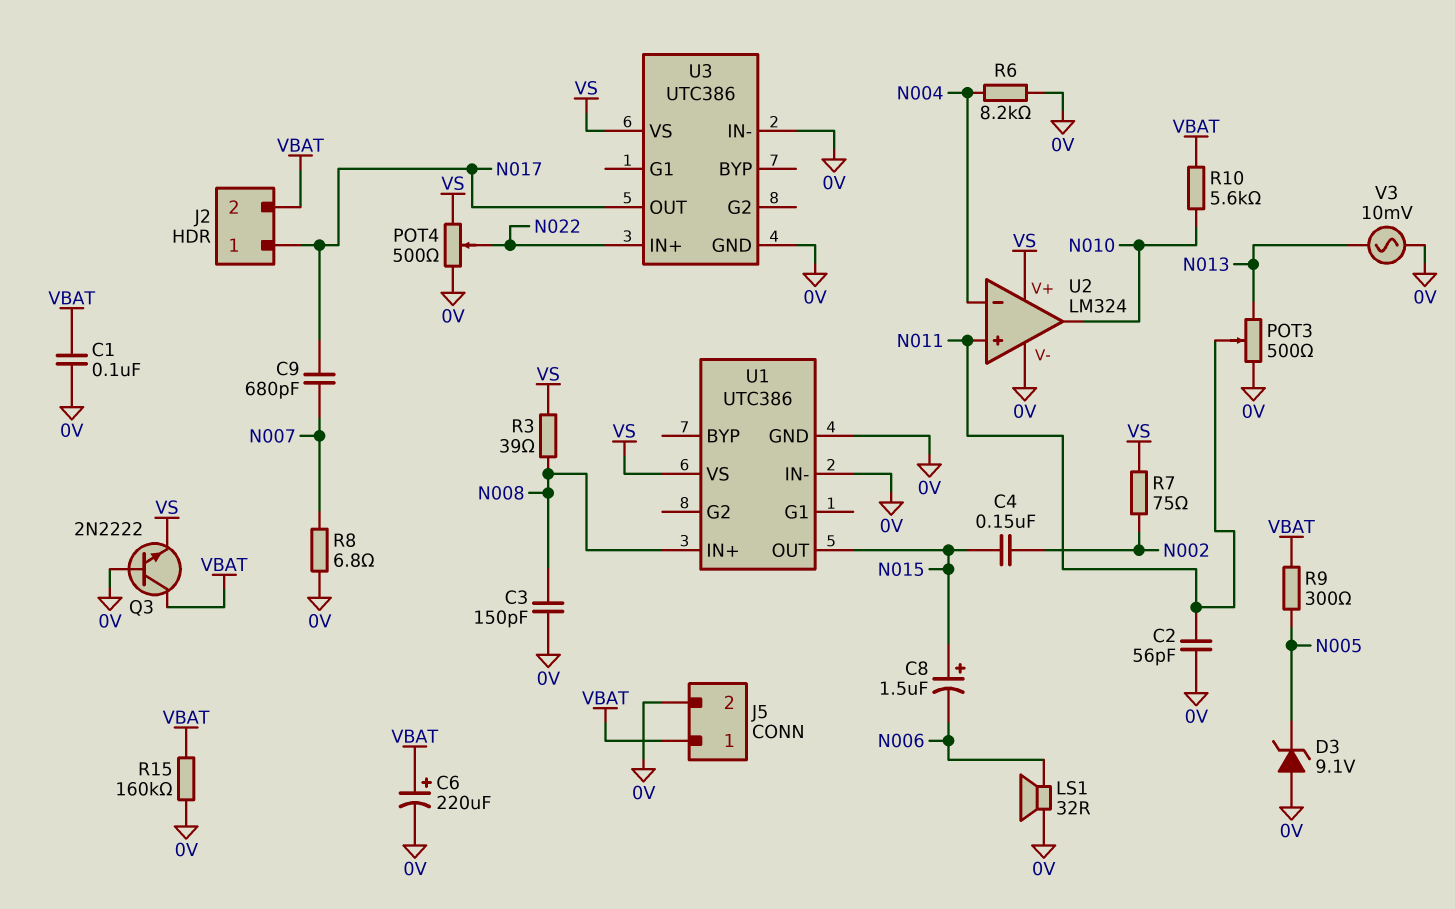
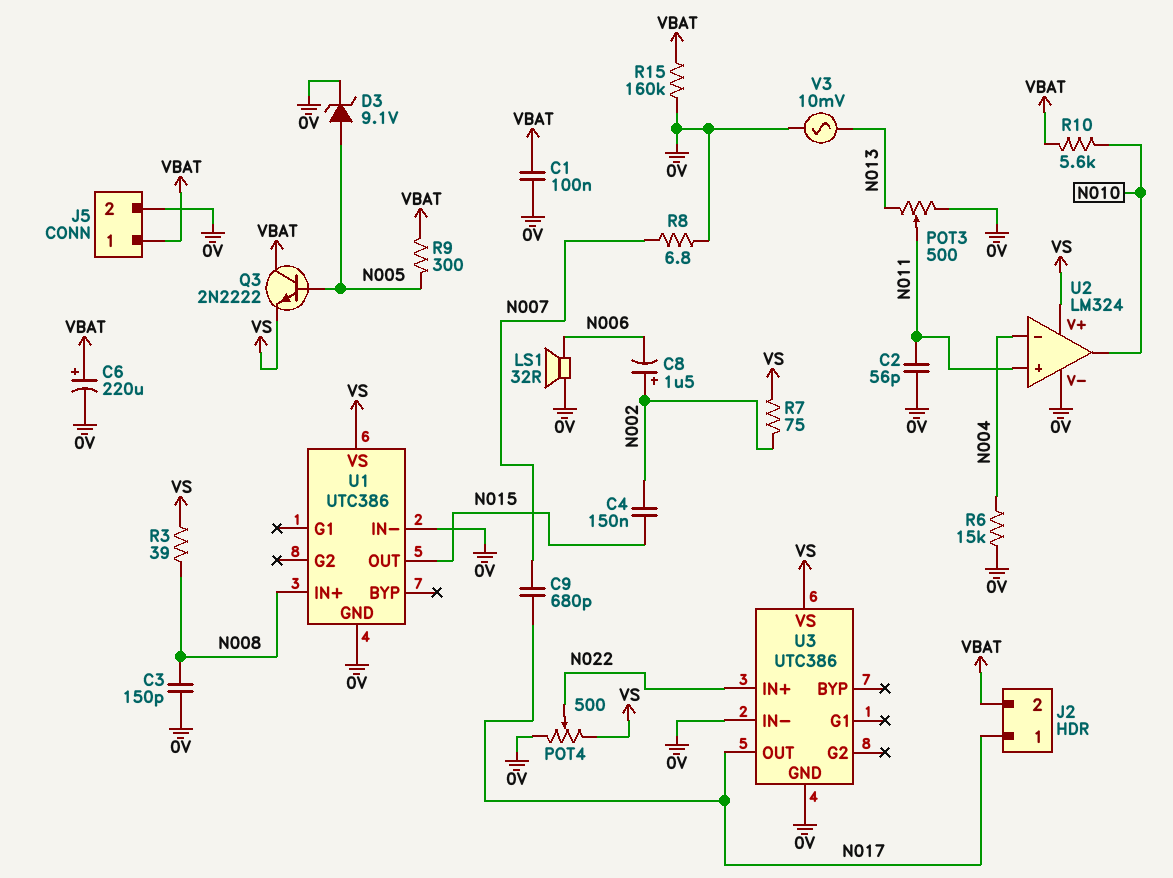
C8: 1.5uF (plus N015, minus N006) -> 1.5uF (plus N002, minus N006)
D3: zener 9.1V (A 0V, K N005) -> zener 9.1V (A N005, K 0V)
Q3: NPN 2N2222 (B 0V, C VBAT, E VS) -> NPN 2N2222 (B N005, C VBAT, E VS)
R6: 8.2k (0V, N004) -> 15k (0V, N004)

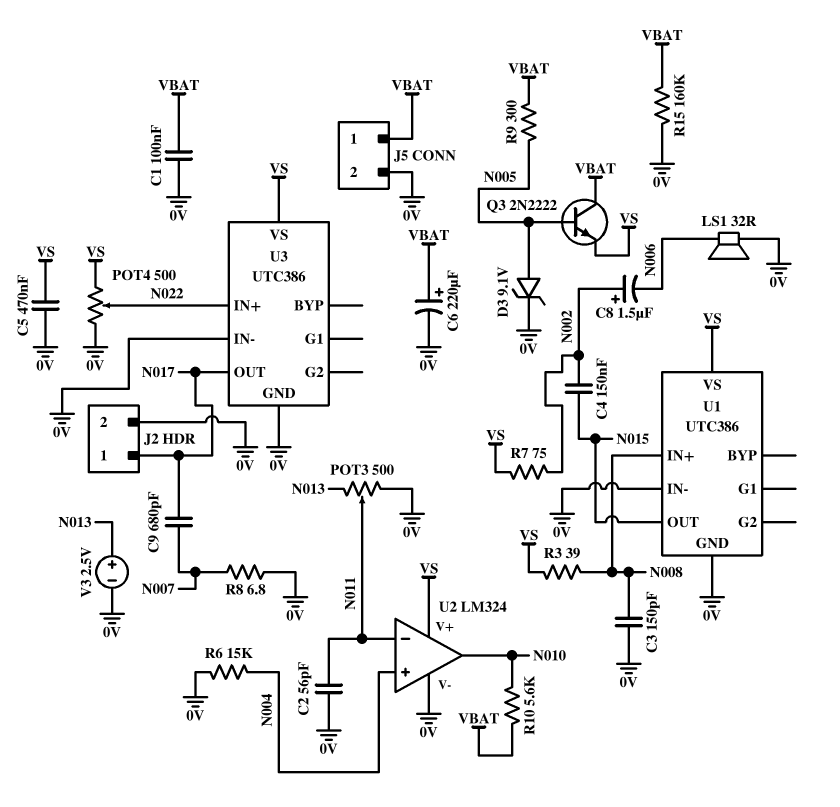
C5: none -> 470nF (0V, VS)
J2 pin 2: VBAT -> 0V
U2 pin in+: N011 -> N004
U2 pin in-: N004 -> N011
V3: AC 10mV (0V, N013) -> 2.5V (plus N013, minus 0V)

Aim of the exercise — Please copy out each line in the entries that mentions the string "minus".

Solution for this problem —
C8: 1.5uF (plus N015, minus N006) -> 1.5uF (plus N002, minus N006)
V3: AC 10mV (0V, N013) -> 2.5V (plus N013, minus 0V)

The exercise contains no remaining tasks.